Return a copy of every line in the records that includes the word "pencil".

(Beginning of ENTRIES PROVIDED)

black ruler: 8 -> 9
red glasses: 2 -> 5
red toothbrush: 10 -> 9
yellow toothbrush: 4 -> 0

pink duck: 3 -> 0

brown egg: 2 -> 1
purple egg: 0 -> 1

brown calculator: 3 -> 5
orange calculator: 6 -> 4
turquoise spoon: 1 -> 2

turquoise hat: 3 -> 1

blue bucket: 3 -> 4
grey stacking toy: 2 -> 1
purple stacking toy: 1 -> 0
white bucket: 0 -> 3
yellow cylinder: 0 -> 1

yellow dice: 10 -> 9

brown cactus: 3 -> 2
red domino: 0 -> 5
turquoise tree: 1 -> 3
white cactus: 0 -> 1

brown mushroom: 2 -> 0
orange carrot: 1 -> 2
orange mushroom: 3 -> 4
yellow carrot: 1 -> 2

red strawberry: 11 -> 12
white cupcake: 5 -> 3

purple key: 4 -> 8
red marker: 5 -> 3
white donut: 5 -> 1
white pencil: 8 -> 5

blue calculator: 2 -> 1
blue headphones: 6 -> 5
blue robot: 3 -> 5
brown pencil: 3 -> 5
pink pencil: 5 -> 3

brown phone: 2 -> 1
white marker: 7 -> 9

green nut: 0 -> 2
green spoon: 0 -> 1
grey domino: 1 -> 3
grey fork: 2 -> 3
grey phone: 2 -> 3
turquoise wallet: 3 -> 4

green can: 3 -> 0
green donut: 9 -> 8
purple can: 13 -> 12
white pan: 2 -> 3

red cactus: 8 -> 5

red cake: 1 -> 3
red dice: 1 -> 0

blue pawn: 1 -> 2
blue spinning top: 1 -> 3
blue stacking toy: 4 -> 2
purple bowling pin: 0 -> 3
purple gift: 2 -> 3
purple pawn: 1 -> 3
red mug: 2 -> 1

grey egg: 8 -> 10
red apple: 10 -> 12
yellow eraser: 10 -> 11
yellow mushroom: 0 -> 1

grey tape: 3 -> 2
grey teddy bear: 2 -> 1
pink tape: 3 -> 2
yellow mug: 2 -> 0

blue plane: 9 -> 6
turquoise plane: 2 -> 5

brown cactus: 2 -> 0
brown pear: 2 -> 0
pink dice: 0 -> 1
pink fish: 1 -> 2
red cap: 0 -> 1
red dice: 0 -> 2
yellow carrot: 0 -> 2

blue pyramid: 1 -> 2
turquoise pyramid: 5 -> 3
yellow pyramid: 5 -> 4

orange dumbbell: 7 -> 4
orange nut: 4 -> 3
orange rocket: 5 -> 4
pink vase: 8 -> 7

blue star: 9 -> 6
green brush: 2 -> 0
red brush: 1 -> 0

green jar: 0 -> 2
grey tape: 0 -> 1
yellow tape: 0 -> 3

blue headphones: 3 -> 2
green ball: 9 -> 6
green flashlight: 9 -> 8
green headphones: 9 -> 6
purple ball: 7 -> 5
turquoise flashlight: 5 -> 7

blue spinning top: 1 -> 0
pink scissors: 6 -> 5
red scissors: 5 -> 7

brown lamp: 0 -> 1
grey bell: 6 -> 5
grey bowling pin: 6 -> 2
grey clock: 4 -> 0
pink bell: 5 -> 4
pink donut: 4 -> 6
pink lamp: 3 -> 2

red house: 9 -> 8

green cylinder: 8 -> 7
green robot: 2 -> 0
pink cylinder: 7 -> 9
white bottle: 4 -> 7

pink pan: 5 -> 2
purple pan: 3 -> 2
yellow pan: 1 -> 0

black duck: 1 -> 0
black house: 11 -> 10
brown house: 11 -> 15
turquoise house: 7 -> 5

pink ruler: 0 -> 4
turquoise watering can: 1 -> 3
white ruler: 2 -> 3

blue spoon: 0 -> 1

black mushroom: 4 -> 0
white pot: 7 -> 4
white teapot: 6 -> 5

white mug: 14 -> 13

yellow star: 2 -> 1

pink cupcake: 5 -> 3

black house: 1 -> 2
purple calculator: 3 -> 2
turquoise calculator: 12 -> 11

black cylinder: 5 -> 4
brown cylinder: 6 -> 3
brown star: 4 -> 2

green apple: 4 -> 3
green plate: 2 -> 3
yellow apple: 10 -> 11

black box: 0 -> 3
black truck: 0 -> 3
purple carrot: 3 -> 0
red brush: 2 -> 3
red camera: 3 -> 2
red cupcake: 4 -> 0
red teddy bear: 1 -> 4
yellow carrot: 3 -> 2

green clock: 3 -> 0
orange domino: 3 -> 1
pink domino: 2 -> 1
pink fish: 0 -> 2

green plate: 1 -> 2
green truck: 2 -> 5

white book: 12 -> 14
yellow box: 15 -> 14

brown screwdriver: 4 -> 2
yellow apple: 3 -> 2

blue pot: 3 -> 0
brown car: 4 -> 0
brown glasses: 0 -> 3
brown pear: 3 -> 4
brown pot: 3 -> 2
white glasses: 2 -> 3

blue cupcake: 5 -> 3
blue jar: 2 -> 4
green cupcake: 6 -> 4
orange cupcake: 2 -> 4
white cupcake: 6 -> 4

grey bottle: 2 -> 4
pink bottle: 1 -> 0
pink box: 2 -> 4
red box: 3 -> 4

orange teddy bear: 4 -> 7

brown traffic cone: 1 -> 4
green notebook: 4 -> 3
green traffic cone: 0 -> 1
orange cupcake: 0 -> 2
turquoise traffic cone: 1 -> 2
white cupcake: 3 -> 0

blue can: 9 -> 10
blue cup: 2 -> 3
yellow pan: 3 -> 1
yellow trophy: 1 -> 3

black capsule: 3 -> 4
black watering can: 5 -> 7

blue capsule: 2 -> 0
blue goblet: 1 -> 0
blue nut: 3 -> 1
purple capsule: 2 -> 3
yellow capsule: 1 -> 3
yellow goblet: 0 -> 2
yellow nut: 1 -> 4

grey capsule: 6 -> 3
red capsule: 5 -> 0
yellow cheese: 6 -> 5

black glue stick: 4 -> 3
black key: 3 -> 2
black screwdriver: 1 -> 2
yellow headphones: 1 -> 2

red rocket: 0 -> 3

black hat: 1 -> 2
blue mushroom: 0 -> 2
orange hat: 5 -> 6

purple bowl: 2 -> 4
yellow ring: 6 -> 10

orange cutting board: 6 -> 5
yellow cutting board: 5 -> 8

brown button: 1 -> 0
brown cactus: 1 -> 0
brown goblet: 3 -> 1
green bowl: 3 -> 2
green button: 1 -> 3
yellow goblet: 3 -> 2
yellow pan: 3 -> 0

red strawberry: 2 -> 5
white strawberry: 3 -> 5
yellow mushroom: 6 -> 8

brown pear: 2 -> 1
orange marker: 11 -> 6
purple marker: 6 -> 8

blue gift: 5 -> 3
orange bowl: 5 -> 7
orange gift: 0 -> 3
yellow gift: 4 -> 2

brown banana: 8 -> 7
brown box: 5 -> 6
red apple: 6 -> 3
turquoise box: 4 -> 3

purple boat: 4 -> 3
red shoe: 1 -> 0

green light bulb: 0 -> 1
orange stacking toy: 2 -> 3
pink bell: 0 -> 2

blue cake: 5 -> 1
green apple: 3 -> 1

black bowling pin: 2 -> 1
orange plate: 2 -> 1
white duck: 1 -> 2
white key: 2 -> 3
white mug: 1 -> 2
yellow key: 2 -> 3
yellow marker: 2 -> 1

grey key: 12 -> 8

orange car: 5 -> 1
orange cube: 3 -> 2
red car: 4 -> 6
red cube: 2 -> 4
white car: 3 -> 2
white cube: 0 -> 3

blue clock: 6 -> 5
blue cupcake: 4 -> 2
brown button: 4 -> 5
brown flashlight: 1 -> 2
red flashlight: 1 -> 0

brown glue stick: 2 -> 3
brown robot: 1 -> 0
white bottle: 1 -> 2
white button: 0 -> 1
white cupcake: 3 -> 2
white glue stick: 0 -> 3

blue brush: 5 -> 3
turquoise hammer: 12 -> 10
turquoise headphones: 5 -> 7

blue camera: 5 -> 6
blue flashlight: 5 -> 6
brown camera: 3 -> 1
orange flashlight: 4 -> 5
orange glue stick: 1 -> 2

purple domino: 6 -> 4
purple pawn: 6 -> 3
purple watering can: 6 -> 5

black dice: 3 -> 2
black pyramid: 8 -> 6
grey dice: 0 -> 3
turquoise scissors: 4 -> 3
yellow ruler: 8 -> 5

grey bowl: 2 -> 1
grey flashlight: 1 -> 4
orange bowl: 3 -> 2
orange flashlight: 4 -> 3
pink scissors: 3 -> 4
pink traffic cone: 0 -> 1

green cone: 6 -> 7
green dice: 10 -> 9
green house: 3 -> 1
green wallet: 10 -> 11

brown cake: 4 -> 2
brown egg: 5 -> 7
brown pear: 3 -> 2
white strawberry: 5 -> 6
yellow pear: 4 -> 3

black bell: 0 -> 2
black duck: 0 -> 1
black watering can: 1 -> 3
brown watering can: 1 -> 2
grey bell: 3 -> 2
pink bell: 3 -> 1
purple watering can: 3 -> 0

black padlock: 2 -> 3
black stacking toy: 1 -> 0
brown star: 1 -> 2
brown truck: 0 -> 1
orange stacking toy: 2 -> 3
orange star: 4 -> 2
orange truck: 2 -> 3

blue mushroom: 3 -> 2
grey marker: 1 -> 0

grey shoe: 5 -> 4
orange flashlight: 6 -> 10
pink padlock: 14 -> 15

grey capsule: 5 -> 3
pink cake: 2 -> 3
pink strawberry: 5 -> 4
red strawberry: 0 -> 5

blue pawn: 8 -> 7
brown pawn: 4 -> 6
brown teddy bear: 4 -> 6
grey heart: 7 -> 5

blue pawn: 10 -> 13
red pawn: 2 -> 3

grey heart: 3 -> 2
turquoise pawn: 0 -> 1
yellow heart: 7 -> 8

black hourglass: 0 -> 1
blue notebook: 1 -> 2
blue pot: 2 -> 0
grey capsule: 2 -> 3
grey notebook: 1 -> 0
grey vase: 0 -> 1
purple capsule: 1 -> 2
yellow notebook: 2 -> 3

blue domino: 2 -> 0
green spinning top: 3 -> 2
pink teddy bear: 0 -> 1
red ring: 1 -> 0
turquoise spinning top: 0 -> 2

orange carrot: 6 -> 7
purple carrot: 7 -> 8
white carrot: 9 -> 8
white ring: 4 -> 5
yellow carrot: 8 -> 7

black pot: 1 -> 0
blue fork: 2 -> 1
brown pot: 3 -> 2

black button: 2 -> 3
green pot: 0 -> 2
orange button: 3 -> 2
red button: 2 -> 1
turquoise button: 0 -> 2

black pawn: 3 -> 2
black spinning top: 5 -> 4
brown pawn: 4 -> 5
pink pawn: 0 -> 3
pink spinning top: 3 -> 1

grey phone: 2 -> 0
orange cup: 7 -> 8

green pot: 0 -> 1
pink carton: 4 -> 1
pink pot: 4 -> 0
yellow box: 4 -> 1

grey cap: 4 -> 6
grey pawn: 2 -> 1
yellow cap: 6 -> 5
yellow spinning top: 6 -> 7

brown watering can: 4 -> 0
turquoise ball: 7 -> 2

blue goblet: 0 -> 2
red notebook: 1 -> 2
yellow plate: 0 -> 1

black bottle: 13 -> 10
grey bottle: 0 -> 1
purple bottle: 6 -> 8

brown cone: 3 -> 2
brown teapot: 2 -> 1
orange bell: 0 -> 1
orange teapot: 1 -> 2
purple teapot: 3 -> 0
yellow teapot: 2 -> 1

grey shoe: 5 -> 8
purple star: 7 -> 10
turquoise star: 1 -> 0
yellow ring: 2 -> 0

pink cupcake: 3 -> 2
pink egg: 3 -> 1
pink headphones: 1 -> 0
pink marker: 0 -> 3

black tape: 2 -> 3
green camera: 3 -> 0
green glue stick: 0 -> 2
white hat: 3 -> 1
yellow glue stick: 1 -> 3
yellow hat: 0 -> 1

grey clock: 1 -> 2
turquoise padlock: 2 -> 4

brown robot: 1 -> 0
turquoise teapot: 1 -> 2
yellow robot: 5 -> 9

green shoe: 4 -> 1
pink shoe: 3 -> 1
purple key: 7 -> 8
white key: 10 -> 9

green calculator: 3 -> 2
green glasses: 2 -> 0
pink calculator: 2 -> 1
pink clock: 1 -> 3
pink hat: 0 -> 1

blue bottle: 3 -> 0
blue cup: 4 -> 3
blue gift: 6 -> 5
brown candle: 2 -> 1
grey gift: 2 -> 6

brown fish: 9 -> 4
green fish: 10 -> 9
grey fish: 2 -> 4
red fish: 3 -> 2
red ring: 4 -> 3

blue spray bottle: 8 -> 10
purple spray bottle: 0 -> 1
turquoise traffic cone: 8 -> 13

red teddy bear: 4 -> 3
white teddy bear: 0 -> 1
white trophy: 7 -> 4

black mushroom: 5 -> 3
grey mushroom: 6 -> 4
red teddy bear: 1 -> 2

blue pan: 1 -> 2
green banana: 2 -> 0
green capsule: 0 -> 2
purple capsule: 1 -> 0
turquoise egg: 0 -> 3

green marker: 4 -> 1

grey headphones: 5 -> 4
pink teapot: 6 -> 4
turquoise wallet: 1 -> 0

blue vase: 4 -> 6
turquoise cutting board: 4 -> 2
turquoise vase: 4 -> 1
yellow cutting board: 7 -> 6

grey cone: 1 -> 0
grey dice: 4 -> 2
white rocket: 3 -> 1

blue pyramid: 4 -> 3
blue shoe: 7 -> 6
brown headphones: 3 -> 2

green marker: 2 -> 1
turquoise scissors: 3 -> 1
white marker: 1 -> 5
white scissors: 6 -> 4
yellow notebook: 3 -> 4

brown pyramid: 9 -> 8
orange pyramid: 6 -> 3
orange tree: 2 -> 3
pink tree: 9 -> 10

(End of ENTRIES PROVIDED)

● **ANSWER FOR THE TASK**:
white pencil: 8 -> 5
brown pencil: 3 -> 5
pink pencil: 5 -> 3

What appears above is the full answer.